In the material below, some lines may hold the word "watering"; state how many do, giving only the number.
START Records for the task
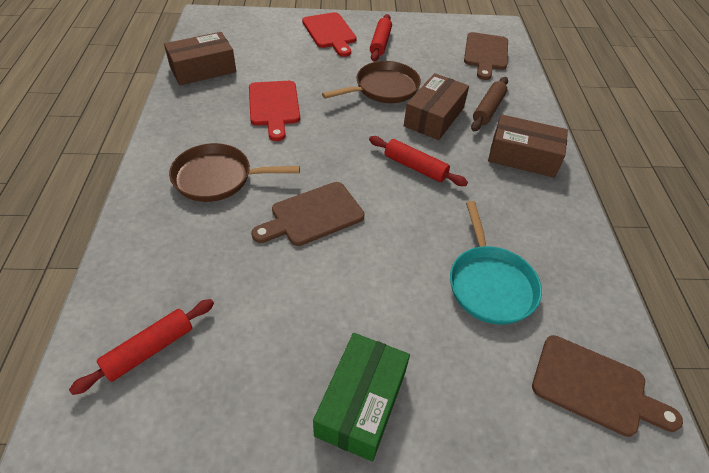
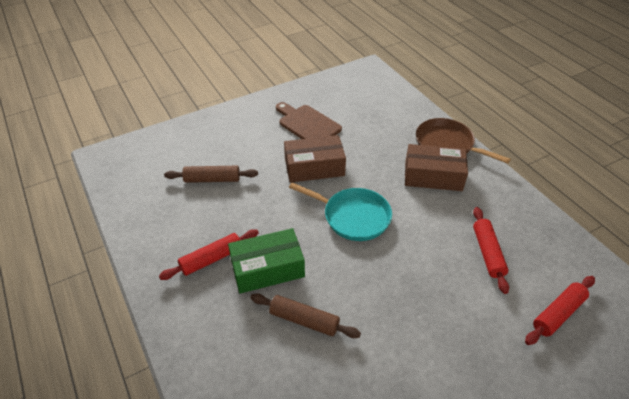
brown box: 3 -> 2
brown cutting board: 3 -> 1
brown pan: 2 -> 1
brown rolling pin: 1 -> 2
red cutting board: 2 -> 0

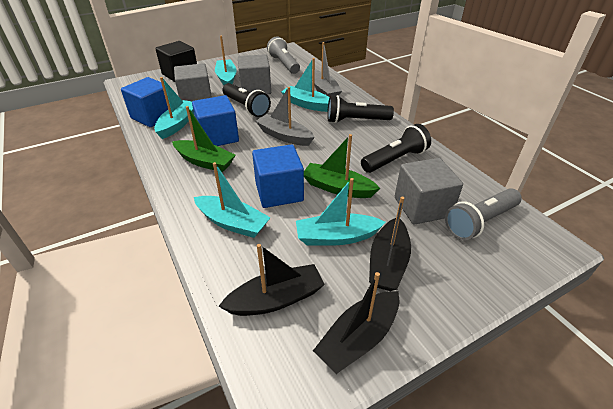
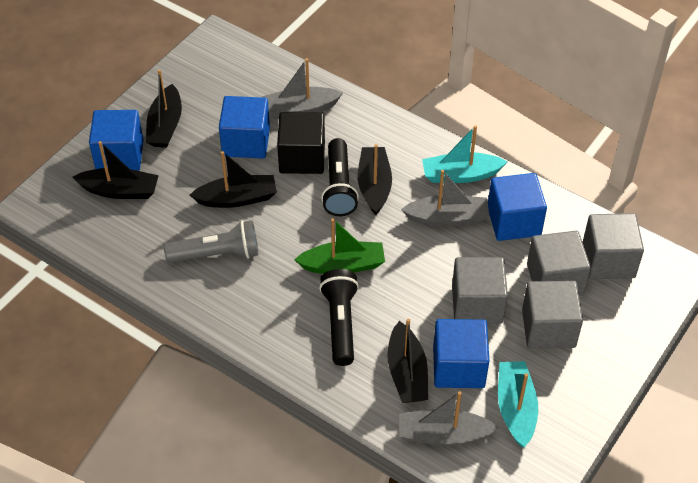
black boat: 3 -> 5
black flashlight: 3 -> 2
blue cube: 3 -> 4
green boat: 2 -> 1
grey boat: 2 -> 3
grey cube: 3 -> 4
grey flashlight: 2 -> 1
turquoise boat: 5 -> 2

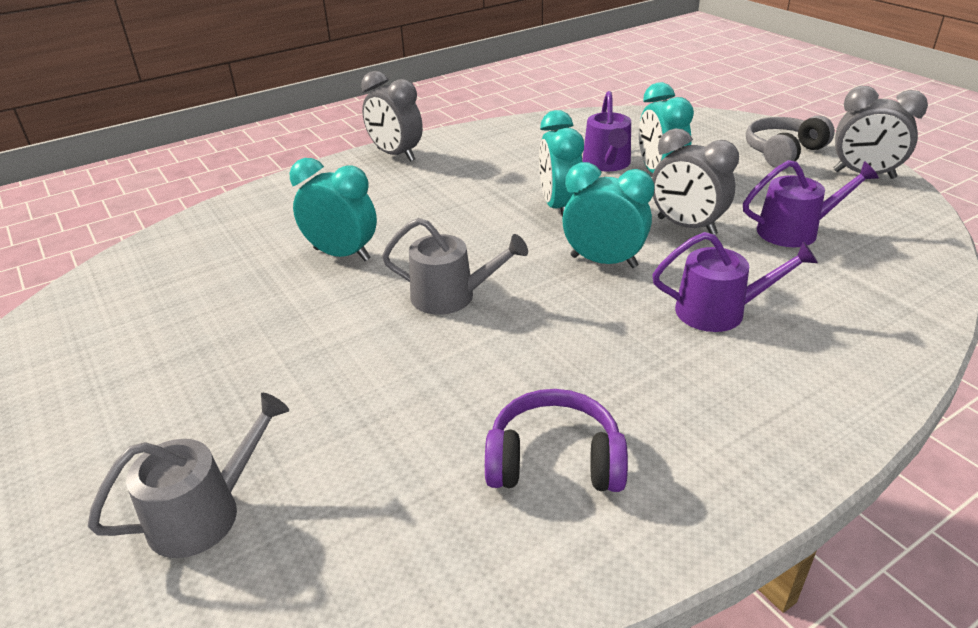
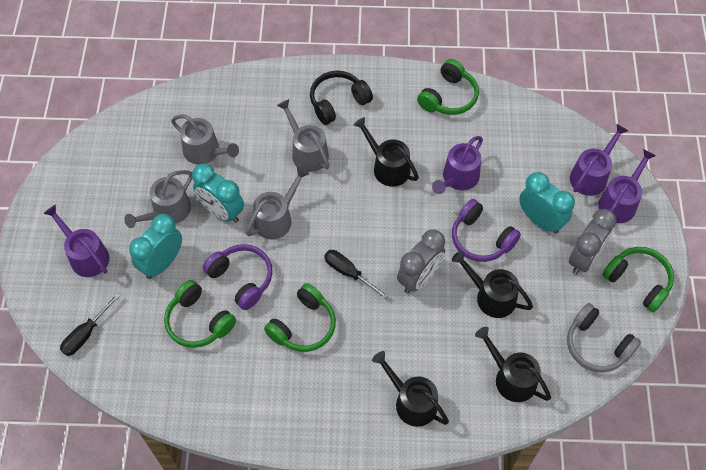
black headphones: 0 -> 1
black screwdriver: 0 -> 2
black watering can: 0 -> 4
green headphones: 0 -> 4
grey clock: 3 -> 2
grey watering can: 2 -> 4
purple headphones: 1 -> 2
purple watering can: 3 -> 4
turquoise clock: 4 -> 3

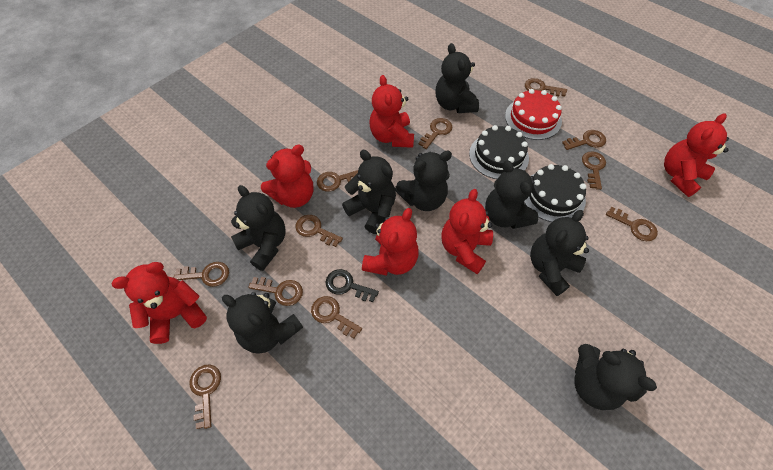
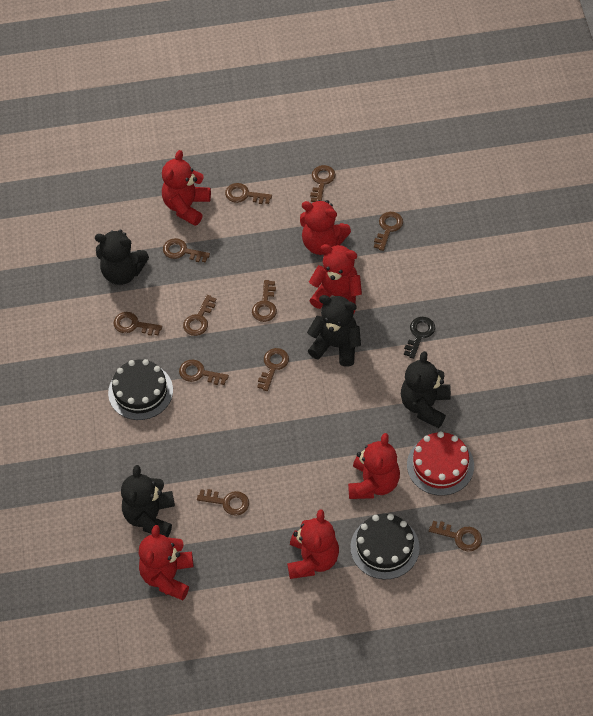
black teddy bear: 8 -> 4

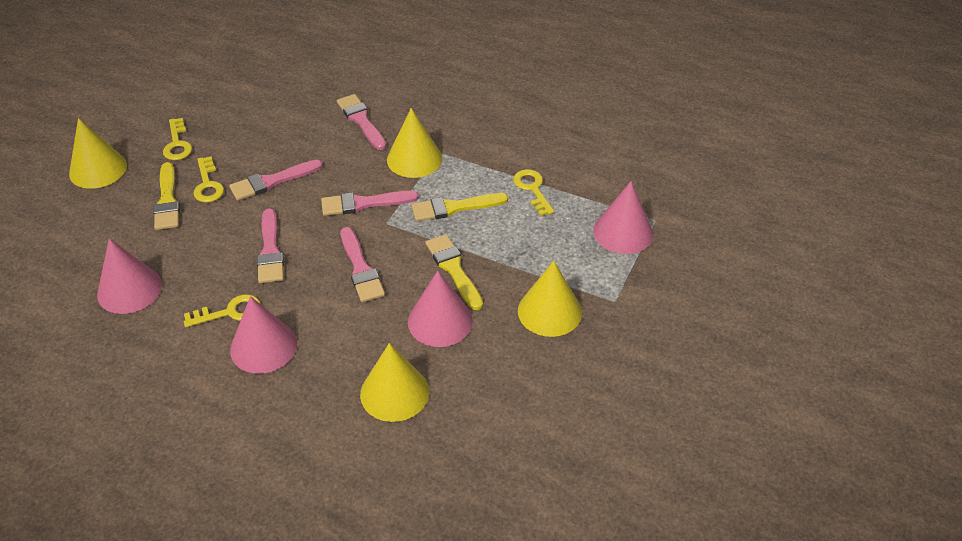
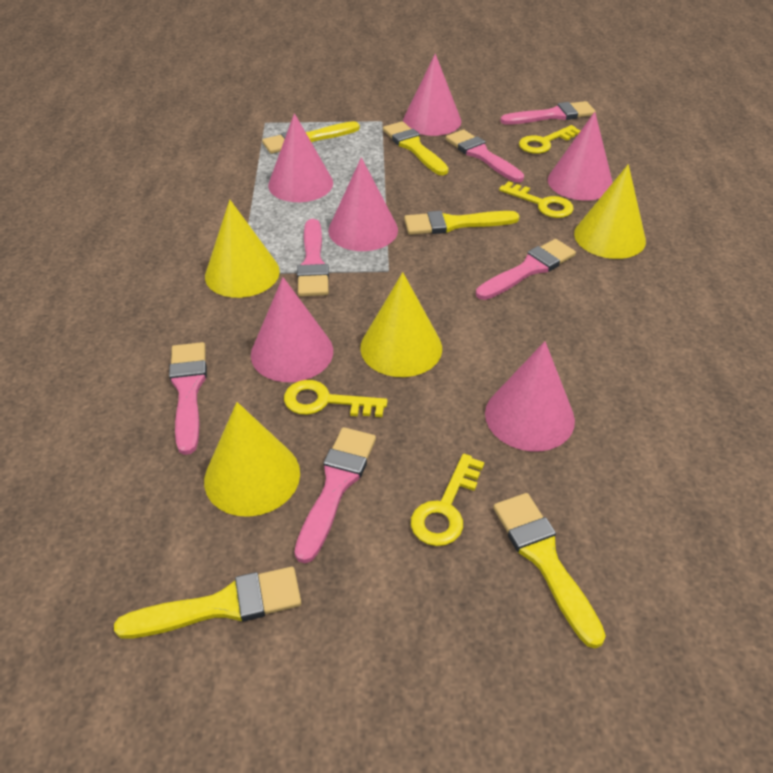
pink brush: 5 -> 6
pink cone: 4 -> 6
yellow brush: 3 -> 5

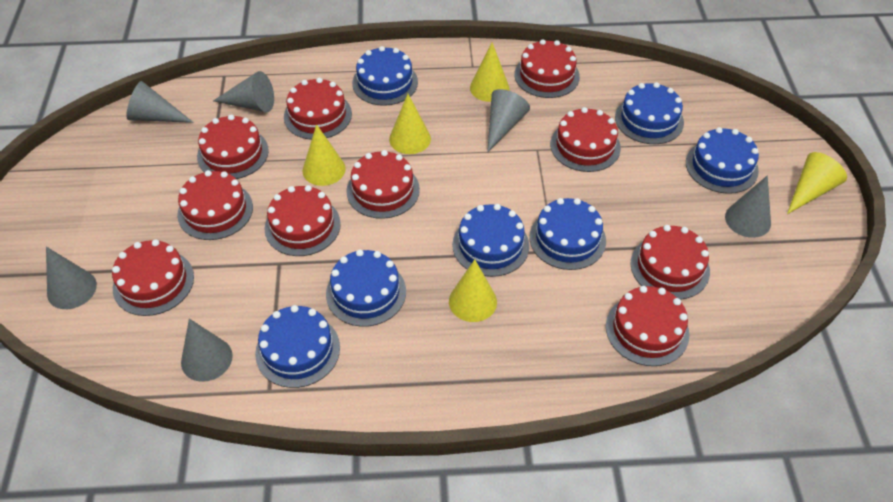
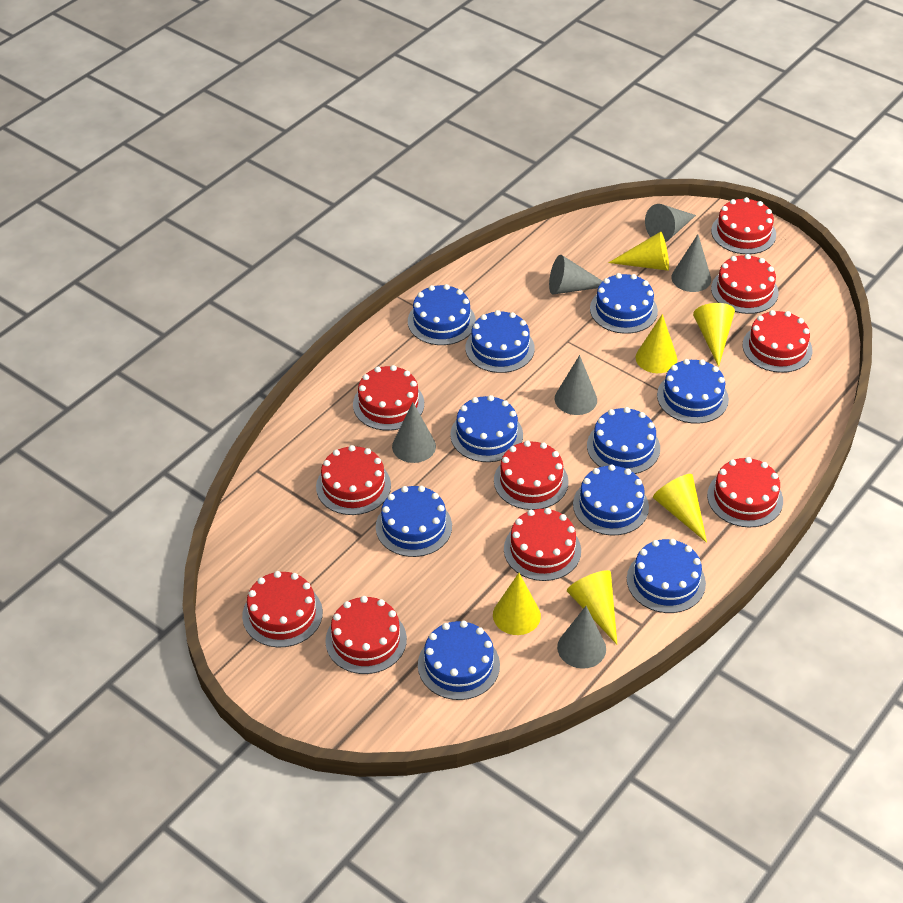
blue cake: 7 -> 10
yellow cone: 5 -> 6

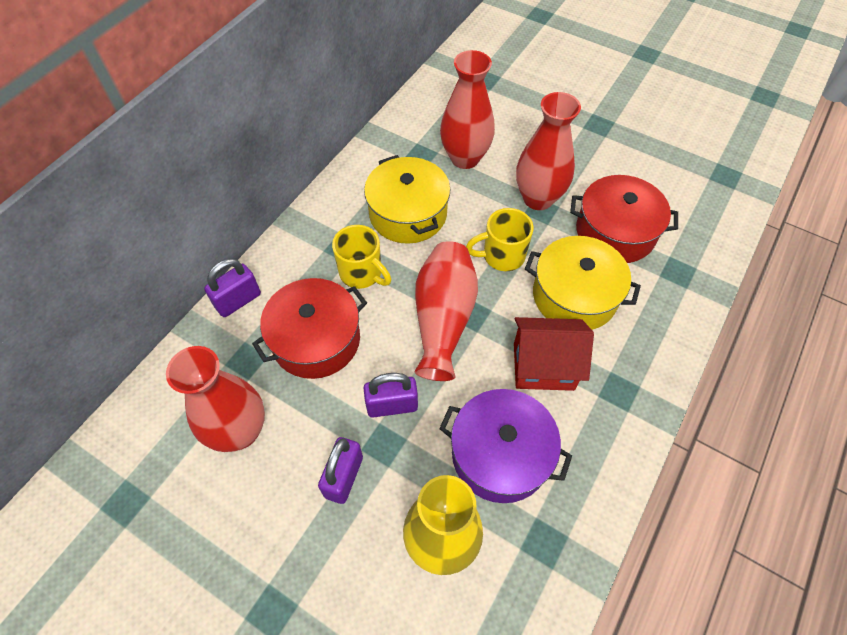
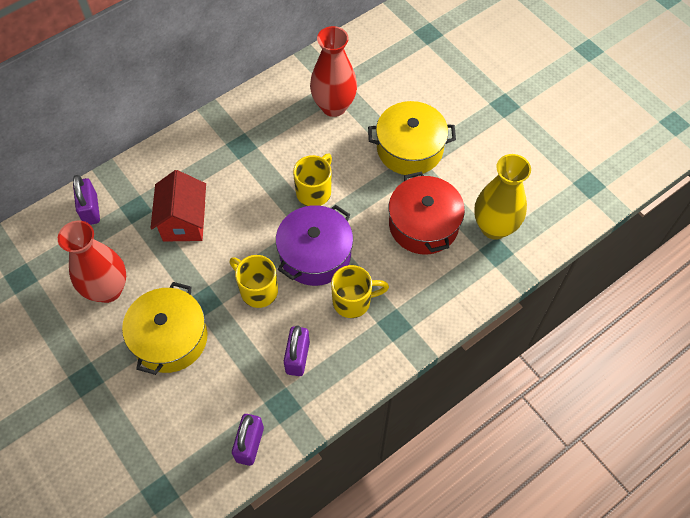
red pot: 2 -> 1
red vase: 4 -> 2
yellow mug: 2 -> 3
END Records for the task
- Worked solution: 3